Dataset entries:
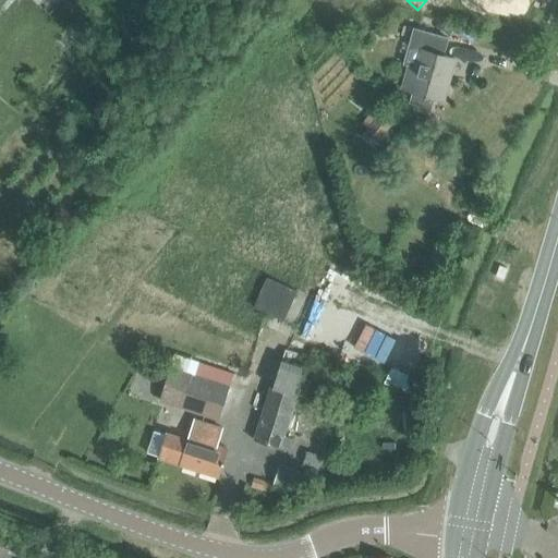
[(409,64),(408,70),(402,88),(413,92),(409,106),(429,111),(433,97),(443,100),(455,58),(443,55),(447,37),(414,28),(404,62),(409,64)]
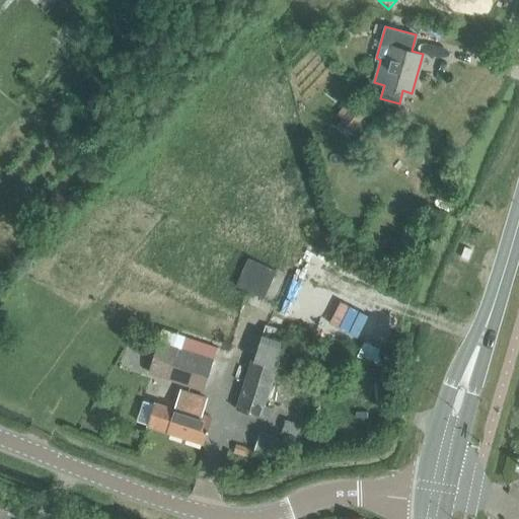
[(351,98),(337,114),(344,120),(338,127),(349,136),(368,114),(351,98)]
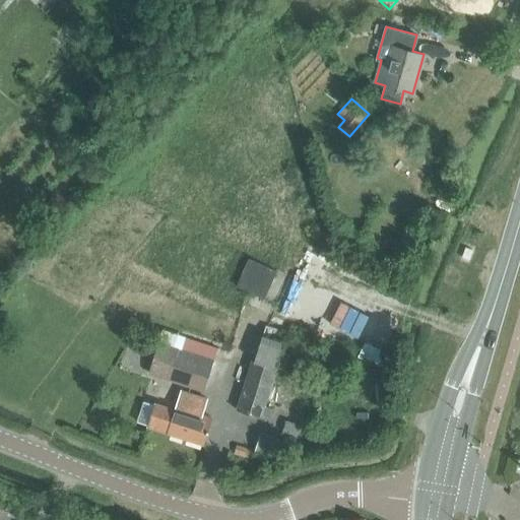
[(251,257),(239,284),(267,297),(278,269),(251,257)]
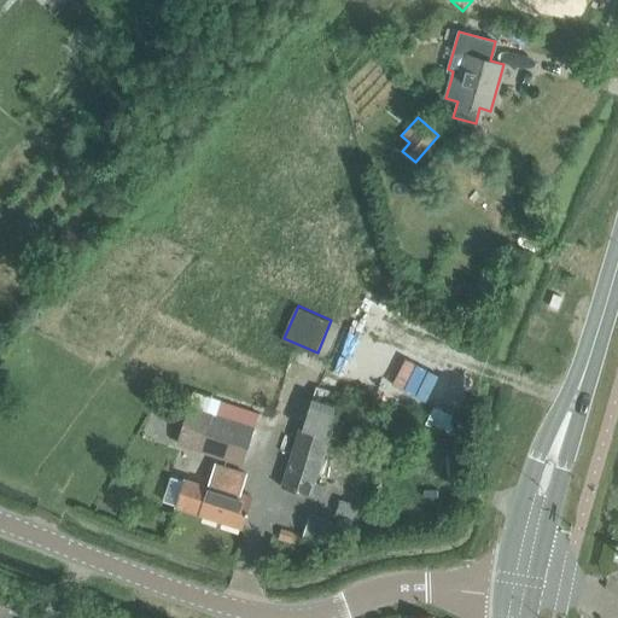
[(289,473),(286,483),(309,490),(339,395),(315,388),(292,461),(289,473)]
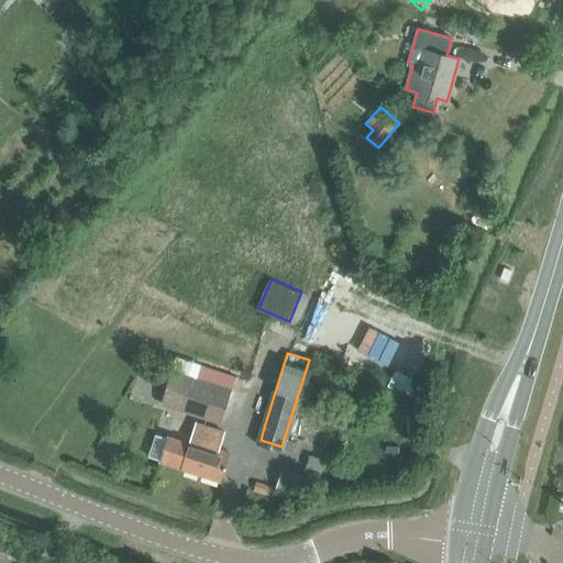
[(235,377),(199,365),(196,377),(194,377),(173,371),(162,404),(183,410),(220,422),(231,389),(235,377)]
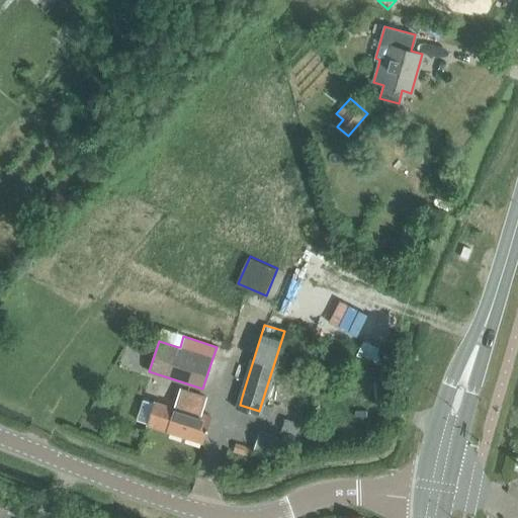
[(143,400),(136,420),(202,441),(210,416),(201,413),(206,397),(180,389),(178,396),(174,410),(143,400)]
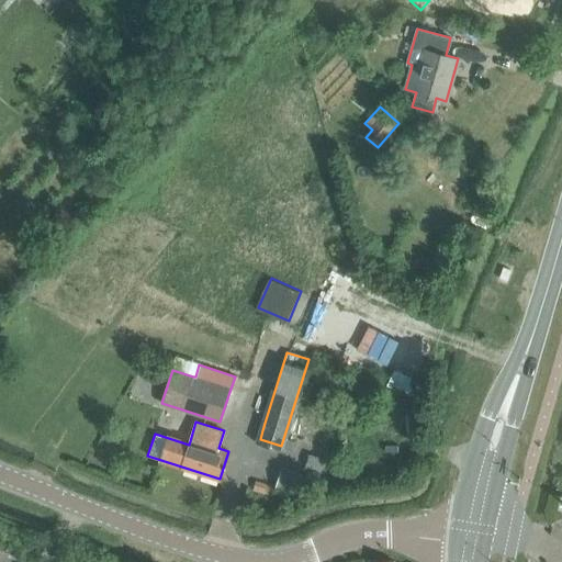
[(311,454),(307,468),(319,471),(324,458),(311,454)]
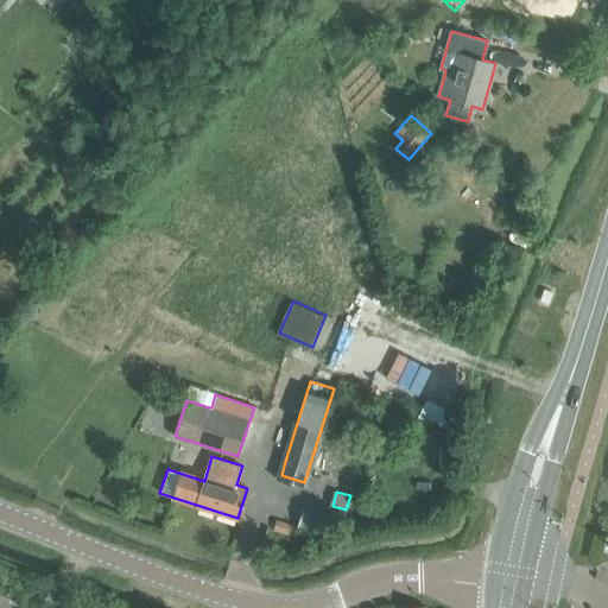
[(304,505),(298,526),(334,537),(340,517),(304,505)]
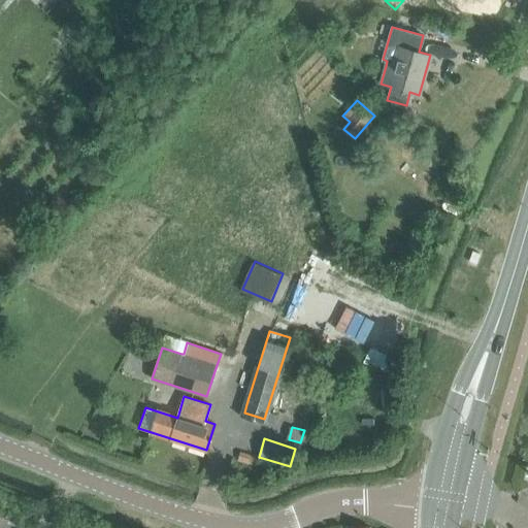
[(239,451),(236,460),(253,464),(255,456),(239,451)]
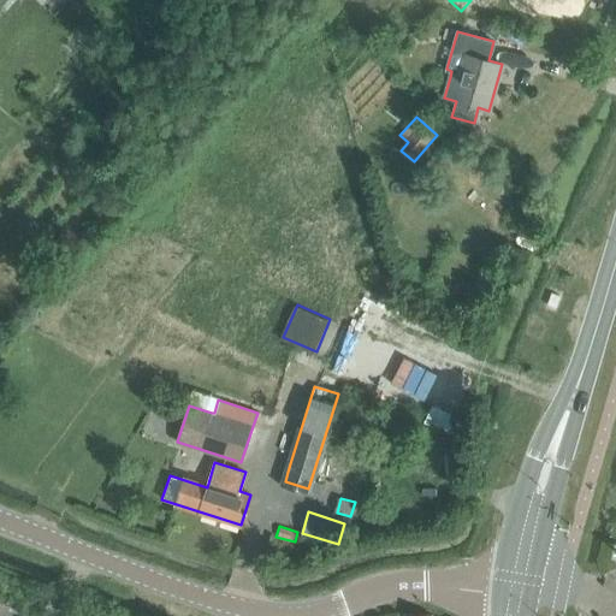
All buildings are outlined.
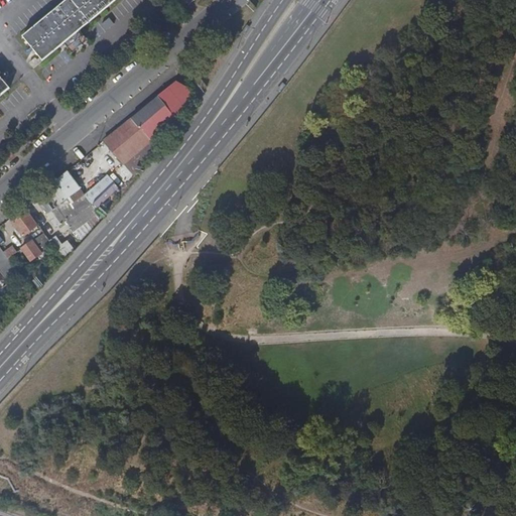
[(71,40),(87,27),(83,22),(109,0),(59,0),(25,28),(45,53),(67,35),(71,40)]
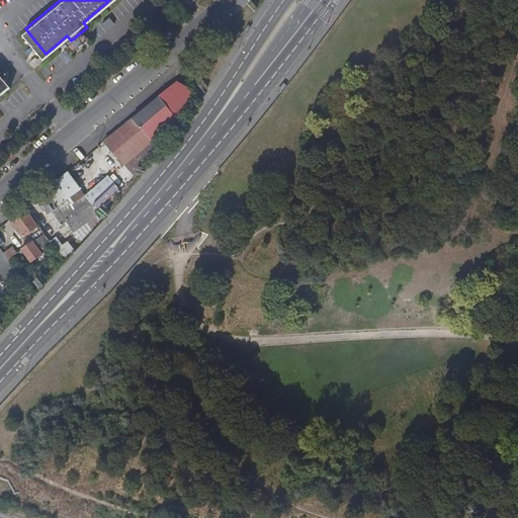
[(90,31),(87,27),(71,40),(75,45),(90,31)]
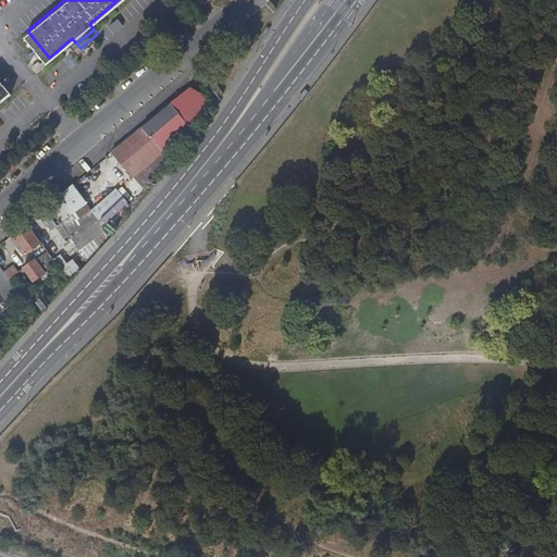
[(0,99),(15,87),(0,67),(0,99)]
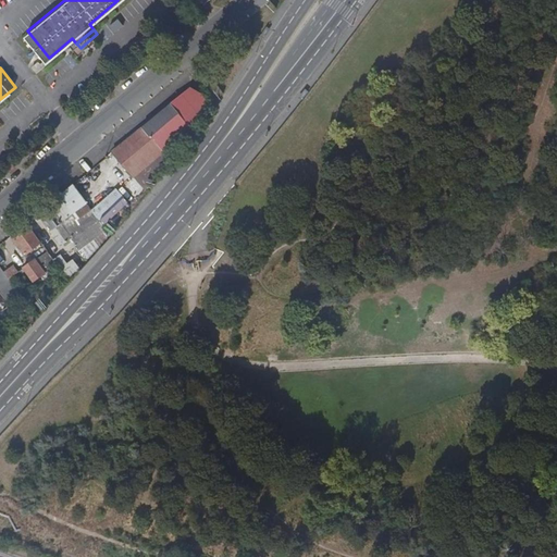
[(196,99),(199,96),(192,86),(140,127),(149,137),(196,99)]
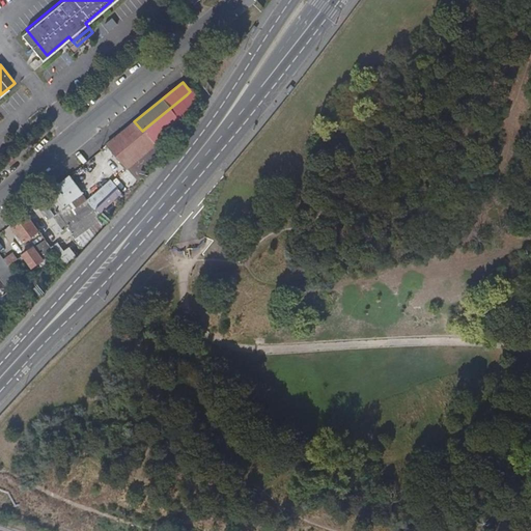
[(142,131),(134,121),(106,145),(126,169),(154,145),(142,131)]
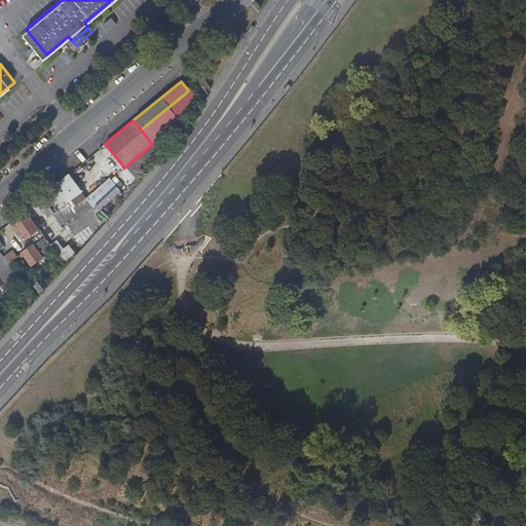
[(81,192),(68,175),(37,200),(42,207),(45,212),(48,216),(76,196),(81,192)]
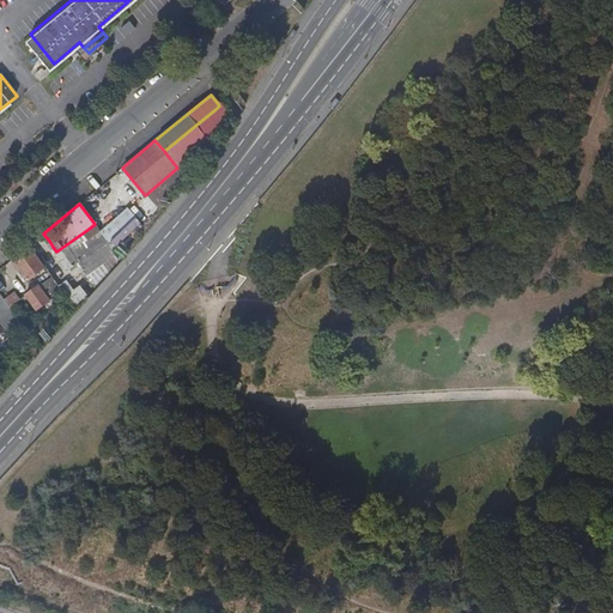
[(114,248),(141,223),(127,207),(101,232),(114,248)]
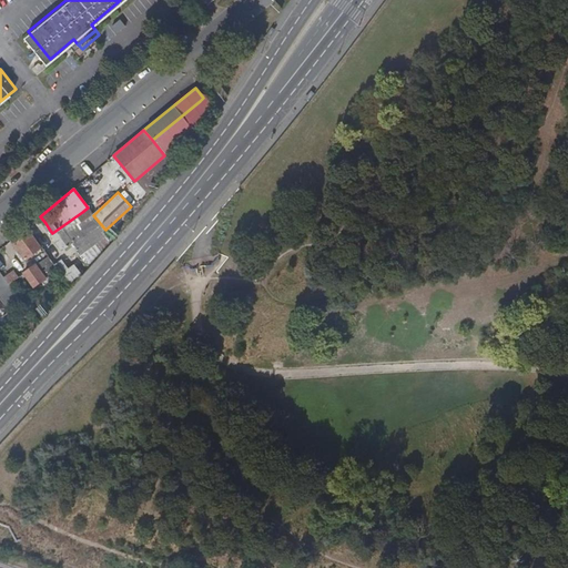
[(82,212),(87,220),(92,215),(88,208),(82,212)]
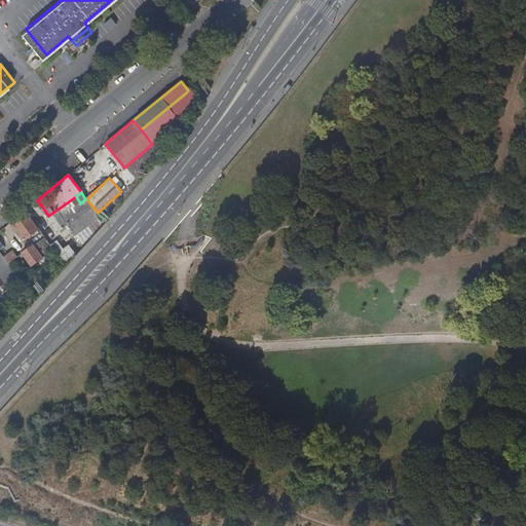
[(74,236),(100,218),(85,199),(80,203),(61,217),(74,236)]
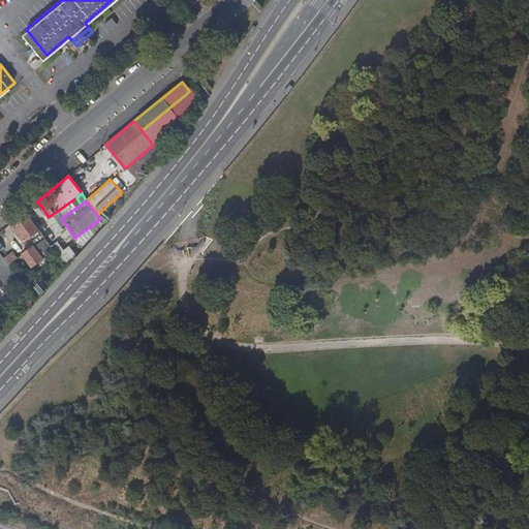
[(37,230),(28,217),(11,228),(22,242),(37,230)]
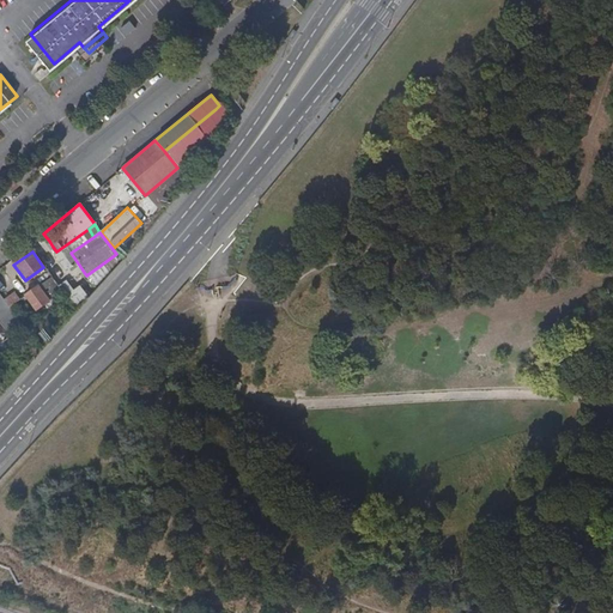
[(42,281),(49,298),(60,295),(53,278),(42,281)]
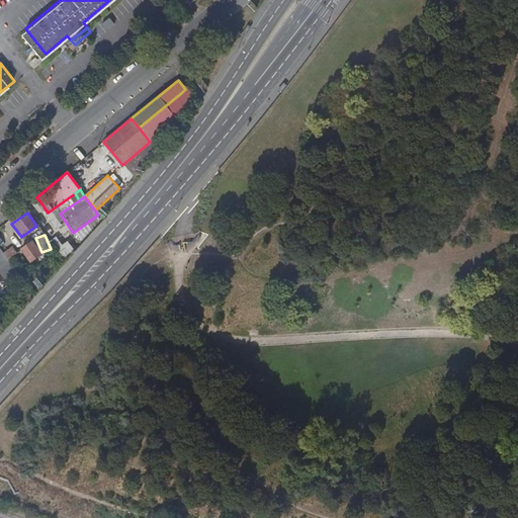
[(50,243),(57,253),(64,249),(57,238),(50,243)]
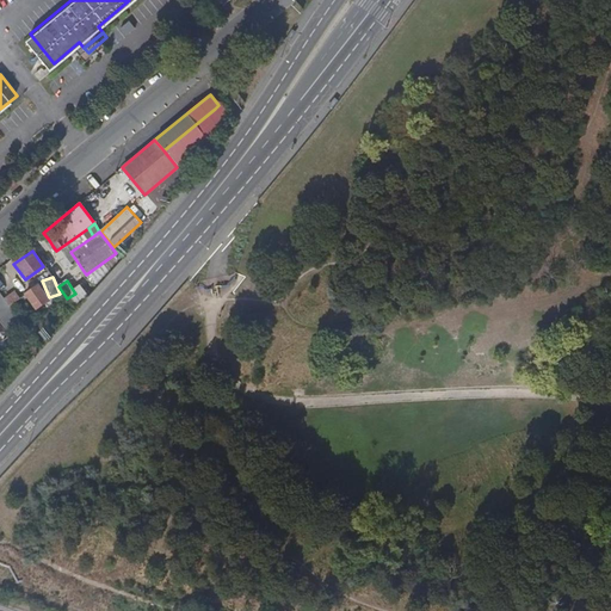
[(23,295),(34,310),(48,300),(37,285),(23,295)]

What the task requires:
Everything from the line containing "[(0,99),(15,87),(0,67),(0,99)]" through the end of the data should be printed exactly, line for line, except the pictures.

Task result:
[(0,99),(15,87),(0,67),(0,99)]
[(196,99),(199,96),(192,86),(140,127),(149,137),(196,99)]
[(142,131),(134,121),(106,145),(126,169),(154,145),(142,131)]
[(81,192),(68,175),(37,200),(42,207),(45,212),(48,216),(76,196),(81,192)]
[(114,248),(141,223),(127,207),(101,232),(114,248)]
[(82,212),(87,220),(92,215),(88,208),(82,212)]
[(74,236),(100,218),(85,199),(80,203),(61,217),(74,236)]
[(37,230),(28,217),(11,228),(22,242),(37,230)]
[(42,281),(49,298),(60,295),(53,278),(42,281)]
[(50,243),(57,253),(64,249),(57,238),(50,243)]
[(23,295),(34,310),(48,300),(37,285),(23,295)]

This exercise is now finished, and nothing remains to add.